** Extracted entries follows **
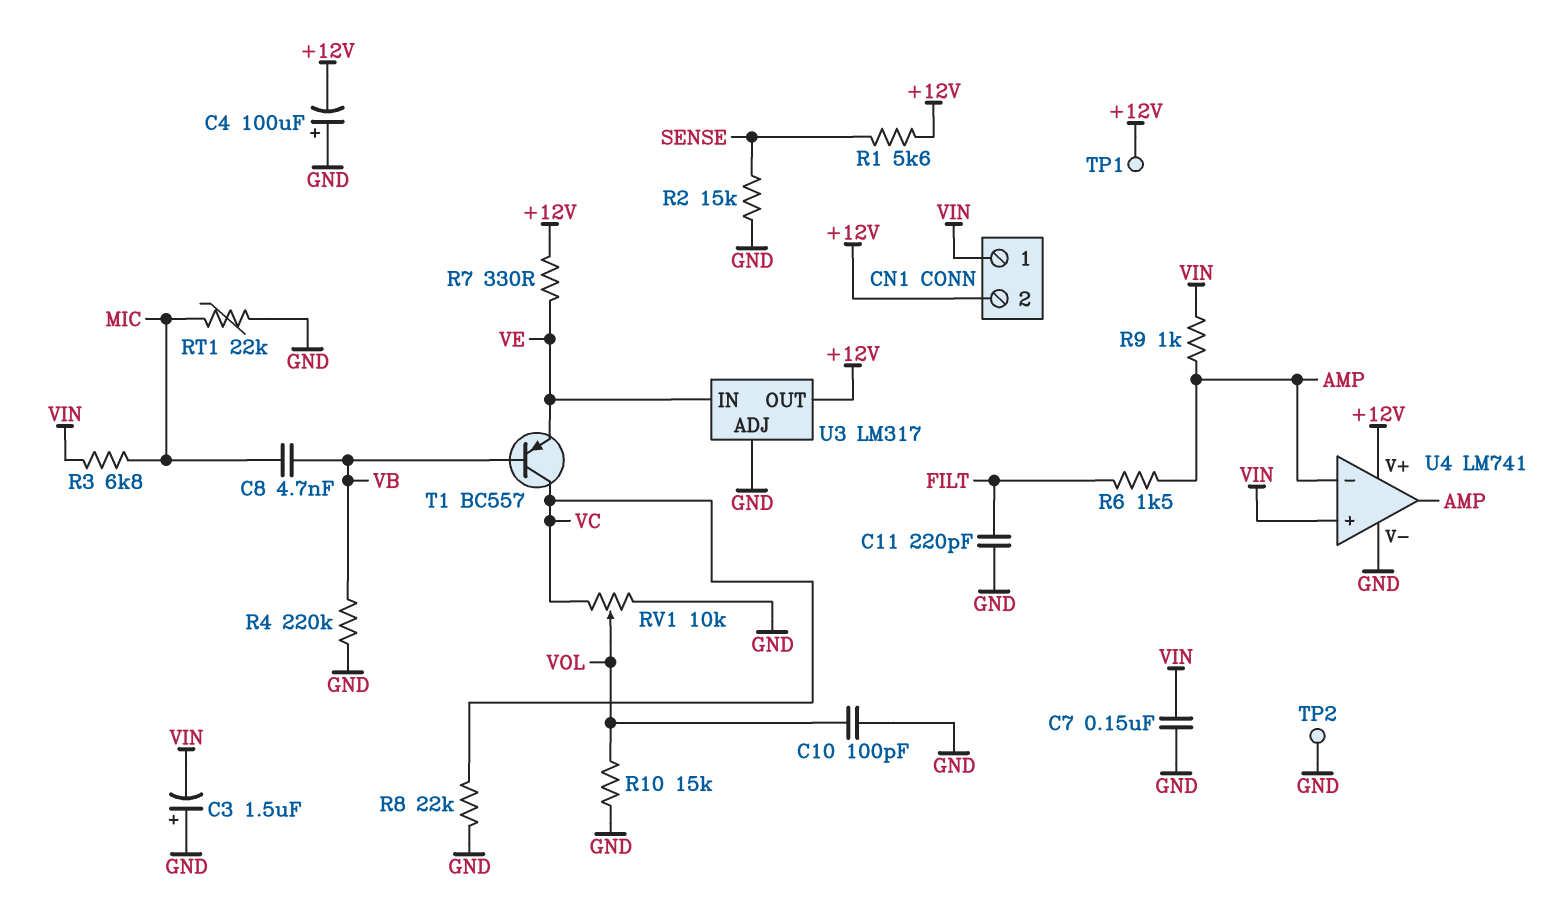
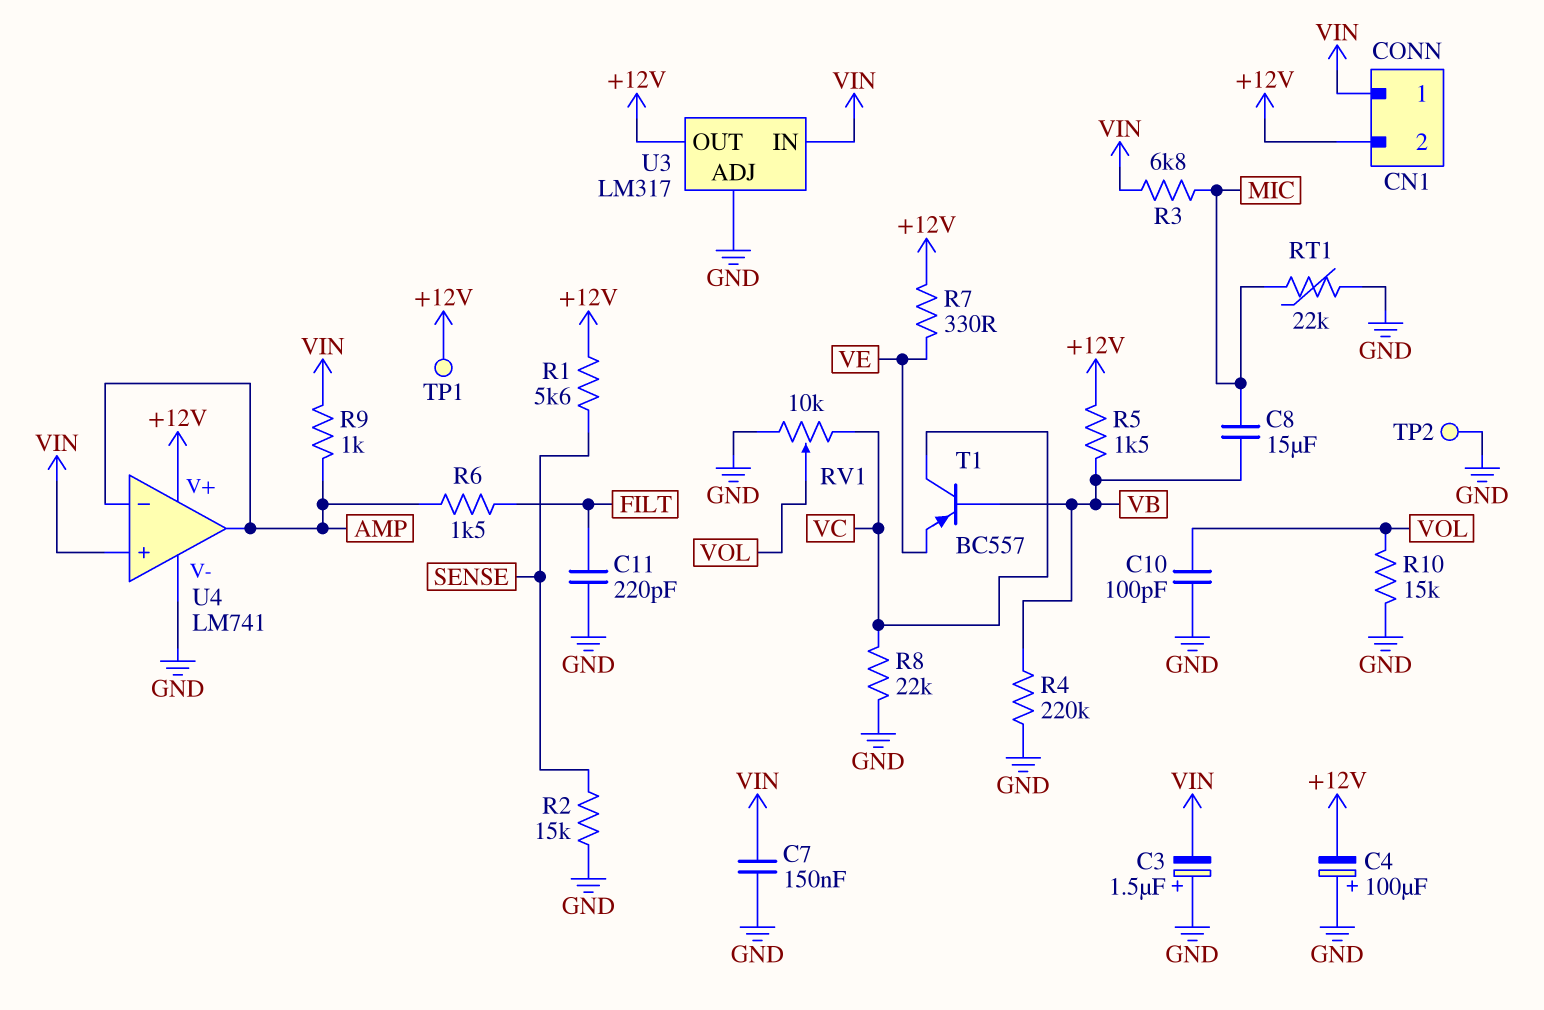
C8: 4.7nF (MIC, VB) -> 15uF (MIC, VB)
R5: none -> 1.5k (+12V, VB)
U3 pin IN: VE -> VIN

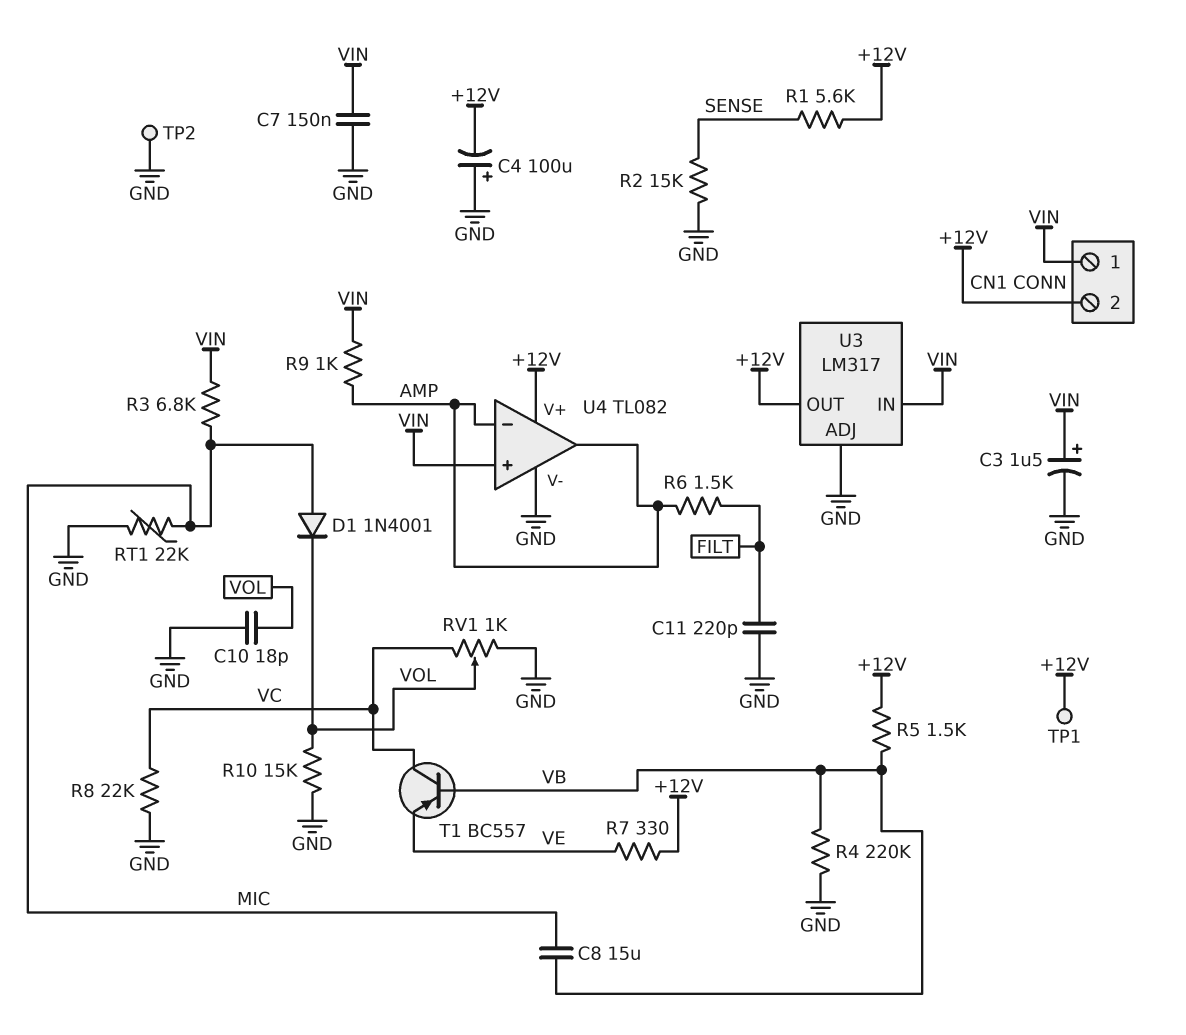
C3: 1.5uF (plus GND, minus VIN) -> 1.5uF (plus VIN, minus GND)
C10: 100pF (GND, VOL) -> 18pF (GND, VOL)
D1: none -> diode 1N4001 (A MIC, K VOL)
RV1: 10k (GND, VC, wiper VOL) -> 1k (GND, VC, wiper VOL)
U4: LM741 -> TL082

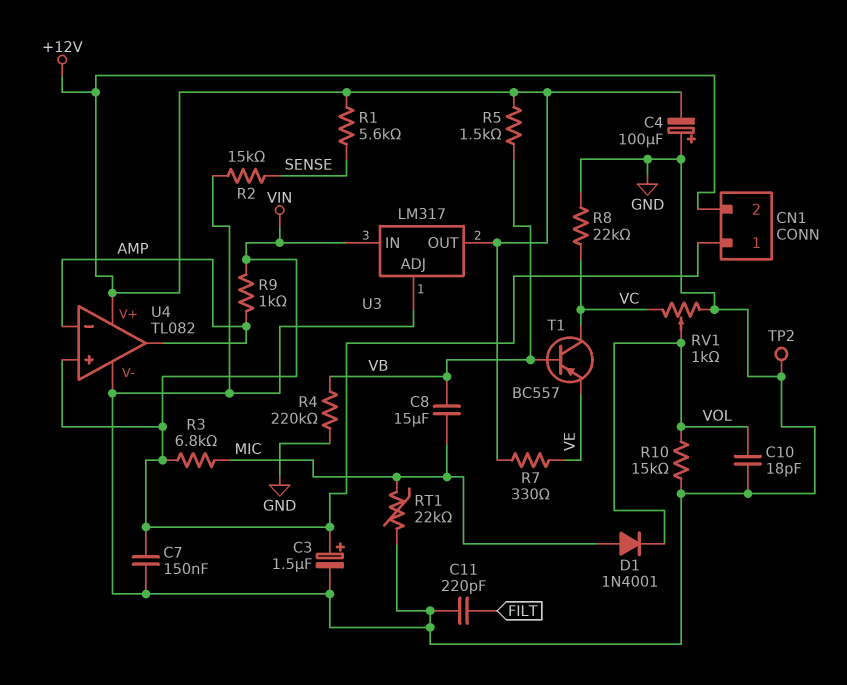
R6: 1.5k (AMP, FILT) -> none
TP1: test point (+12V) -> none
** End of Extracted entries **
** Extracted entries follows **
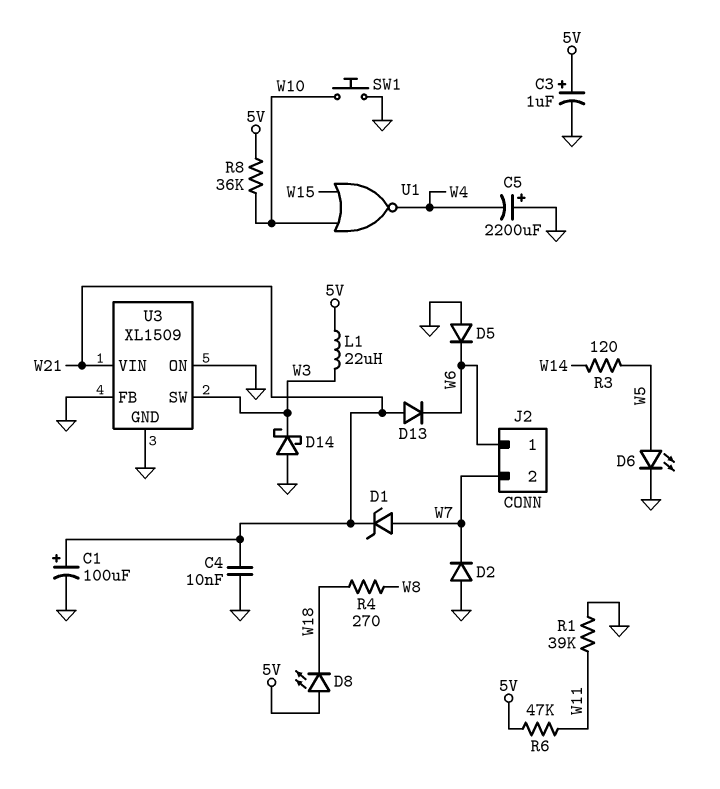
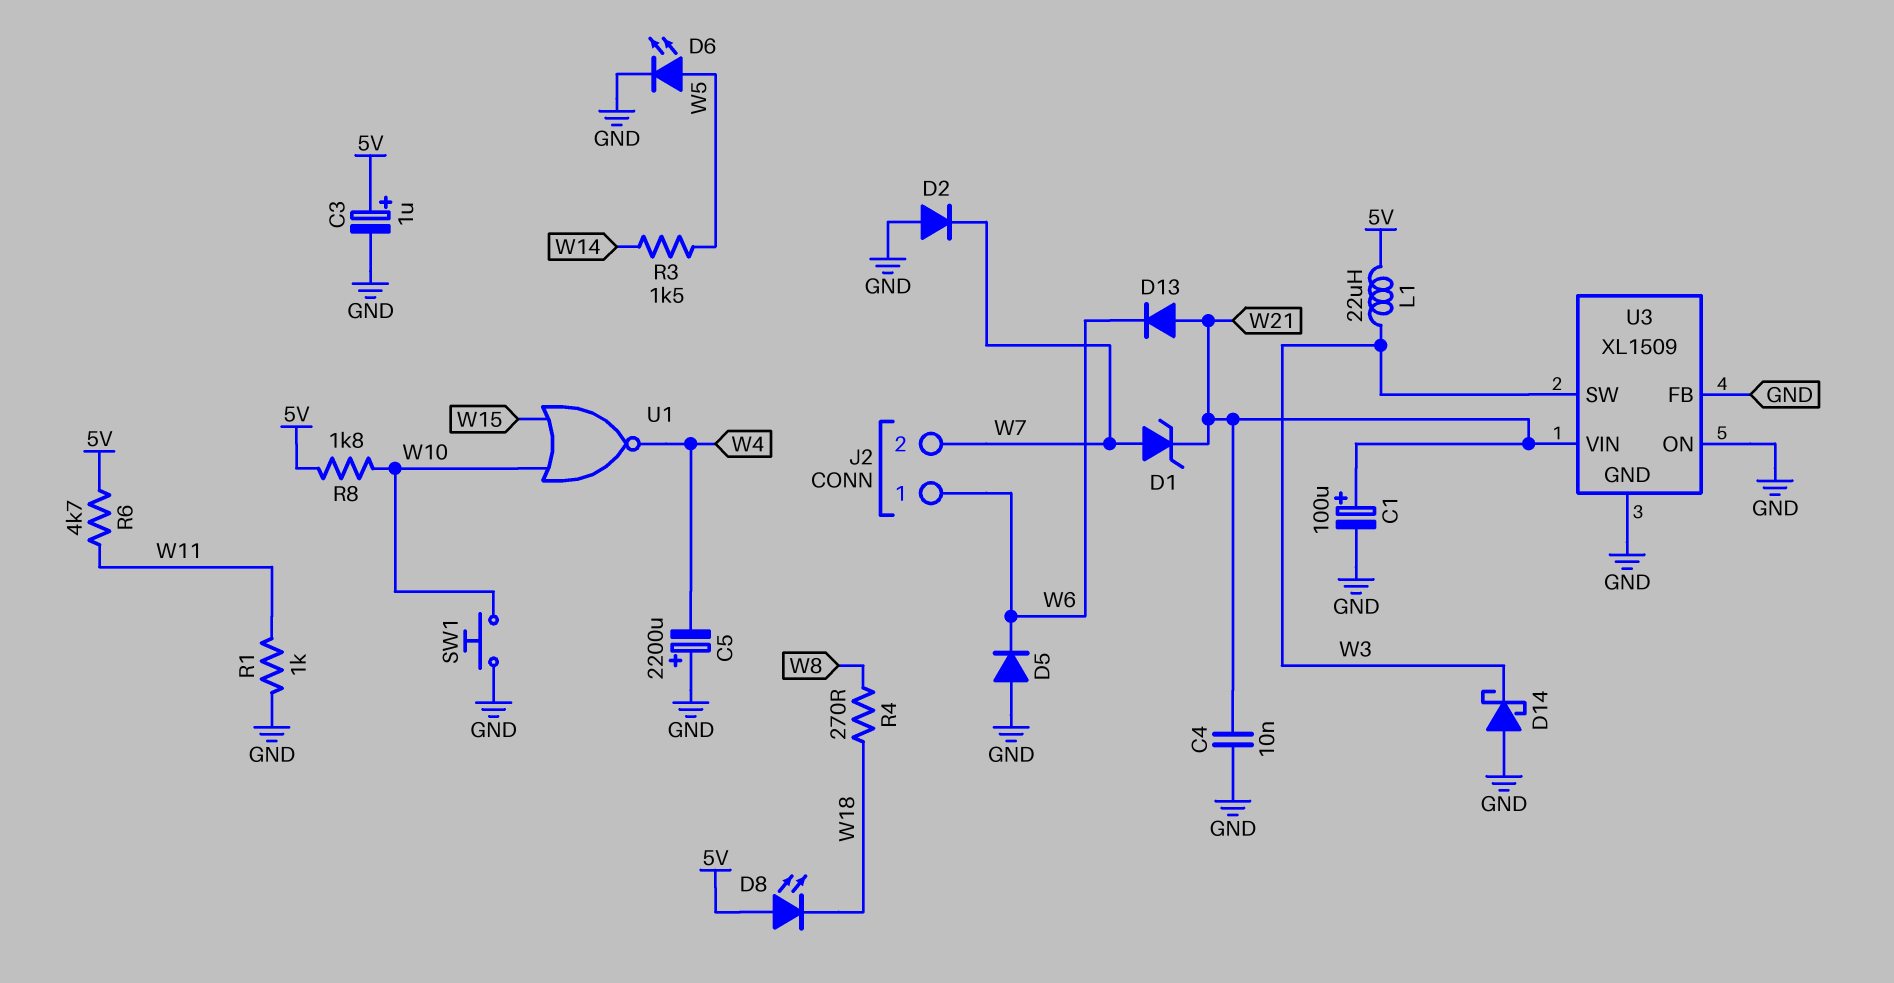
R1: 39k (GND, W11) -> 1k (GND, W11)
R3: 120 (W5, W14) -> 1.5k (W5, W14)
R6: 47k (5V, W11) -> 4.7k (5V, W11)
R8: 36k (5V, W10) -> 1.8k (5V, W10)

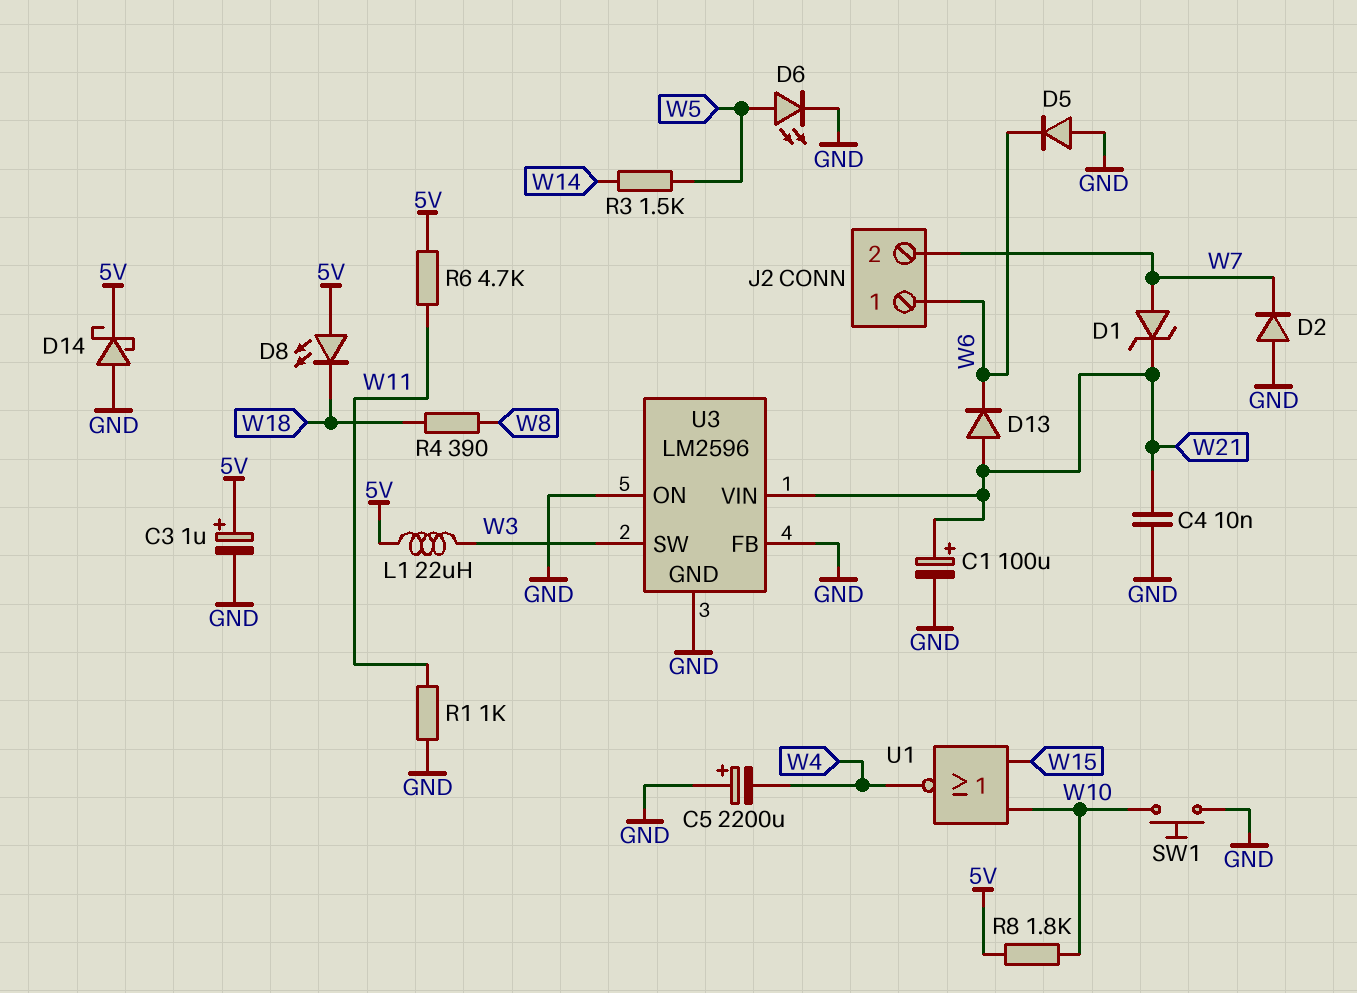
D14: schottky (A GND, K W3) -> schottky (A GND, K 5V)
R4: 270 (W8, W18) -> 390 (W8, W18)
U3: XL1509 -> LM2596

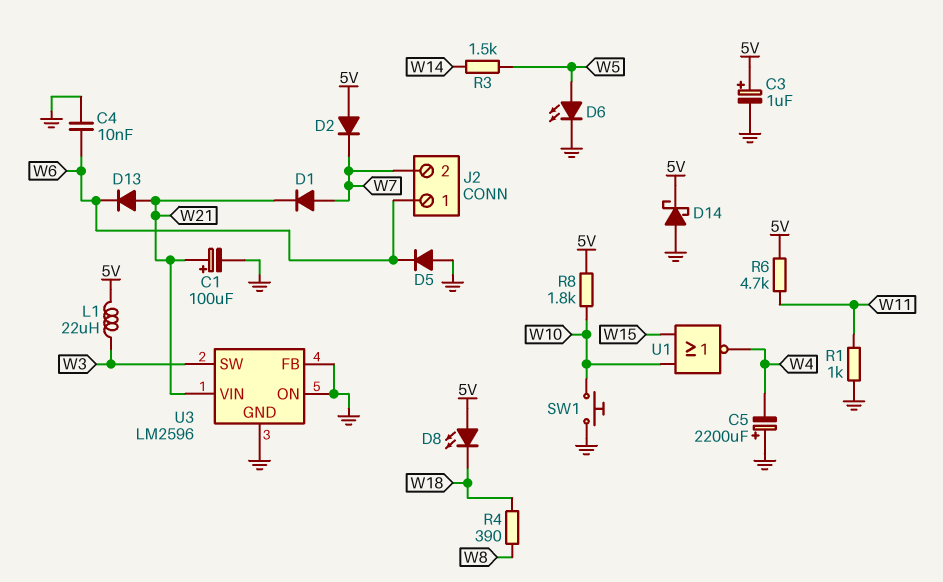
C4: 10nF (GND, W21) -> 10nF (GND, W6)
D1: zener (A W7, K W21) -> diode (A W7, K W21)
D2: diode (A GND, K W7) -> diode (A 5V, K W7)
** End of Extracted entries **
▶ [Task description]:
Pick from the records each line that contains the word "none" and show it.

▶ [Solution]:
R5: none -> 1.5k (+12V, VB)
D1: none -> diode 1N4001 (A MIC, K VOL)
R6: 1.5k (AMP, FILT) -> none
TP1: test point (+12V) -> none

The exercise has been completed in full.